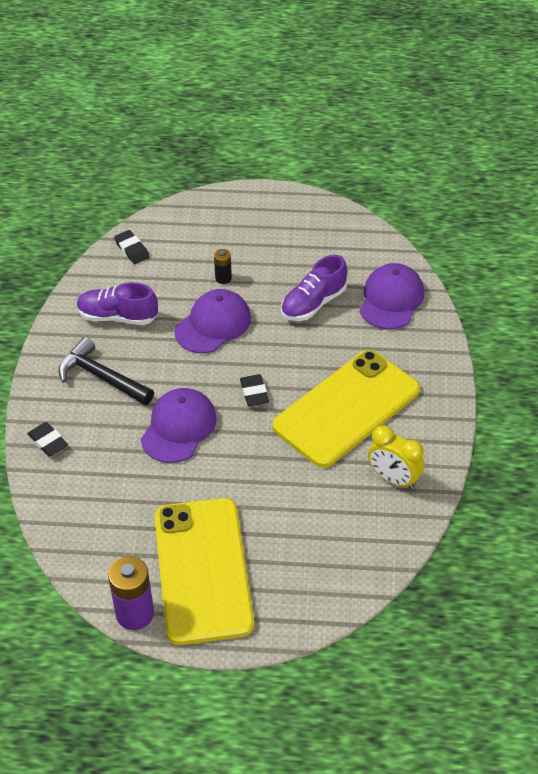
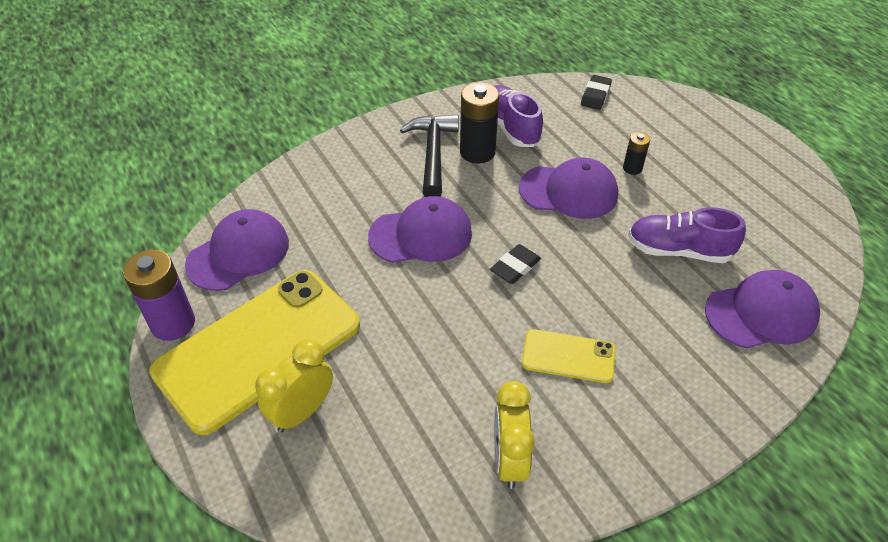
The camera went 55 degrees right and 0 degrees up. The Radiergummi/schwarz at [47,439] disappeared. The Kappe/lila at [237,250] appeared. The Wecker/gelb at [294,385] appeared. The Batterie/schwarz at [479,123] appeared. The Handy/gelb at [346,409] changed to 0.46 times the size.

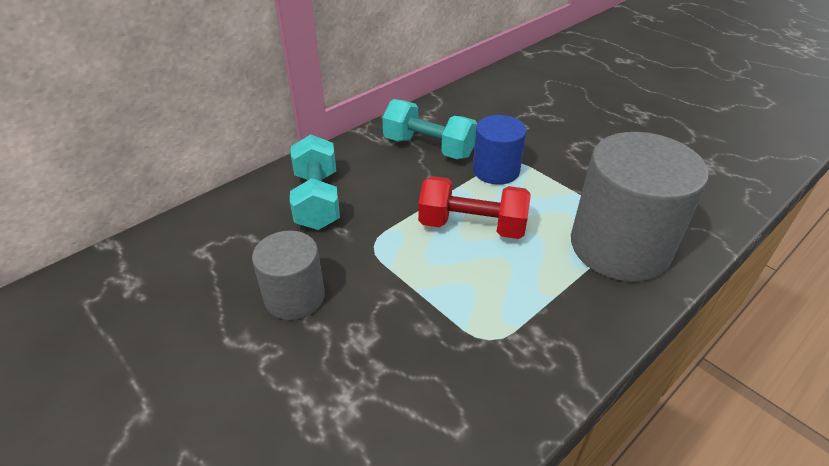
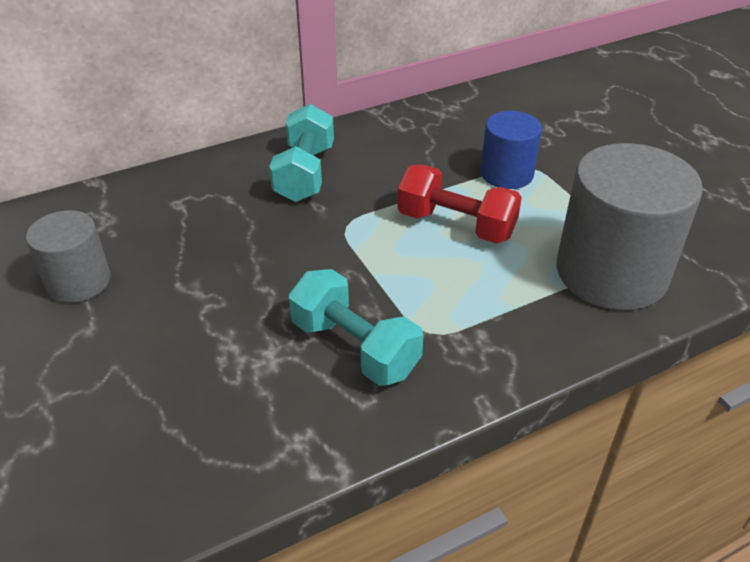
The camera went 15 degrees right and 0 degrees up. The Vollzylinder/grau moved from [288,275] to [68,256]. The Hantel/türkis moved from [430,129] to [356,327].

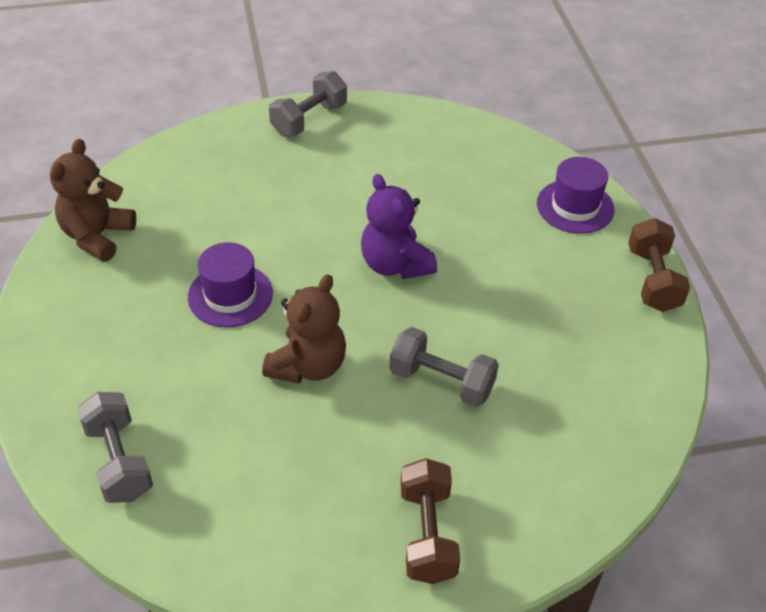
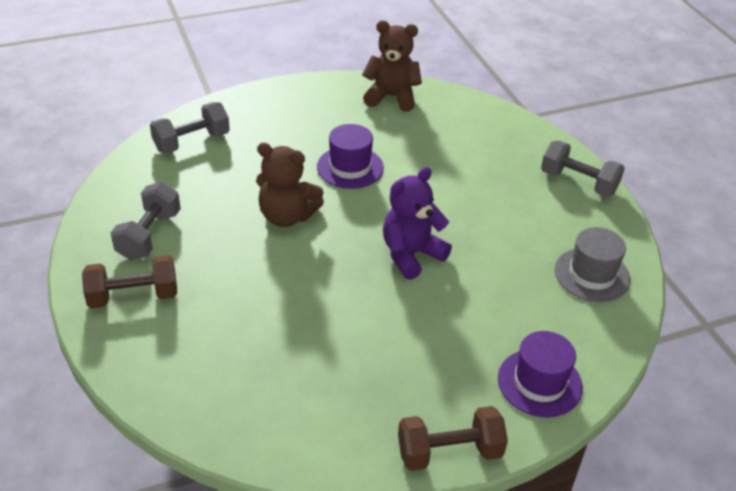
The camera went 80 degrees right and 5 degrees down. The Hut/grau at [592,264] appeared. The Hantel/grau moved from [444,367] to [145,221].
__________________________________________________
Please output the full listing above exactly, minus any pictures.

• **EXPECTED ANSWER**:
The camera went 55 degrees right and 0 degrees up. The Radiergummi/schwarz at [47,439] disappeared. The Kappe/lila at [237,250] appeared. The Wecker/gelb at [294,385] appeared. The Batterie/schwarz at [479,123] appeared. The Handy/gelb at [346,409] changed to 0.46 times the size.

The camera went 15 degrees right and 0 degrees up. The Vollzylinder/grau moved from [288,275] to [68,256]. The Hantel/türkis moved from [430,129] to [356,327].

The camera went 80 degrees right and 5 degrees down. The Hut/grau at [592,264] appeared. The Hantel/grau moved from [444,367] to [145,221].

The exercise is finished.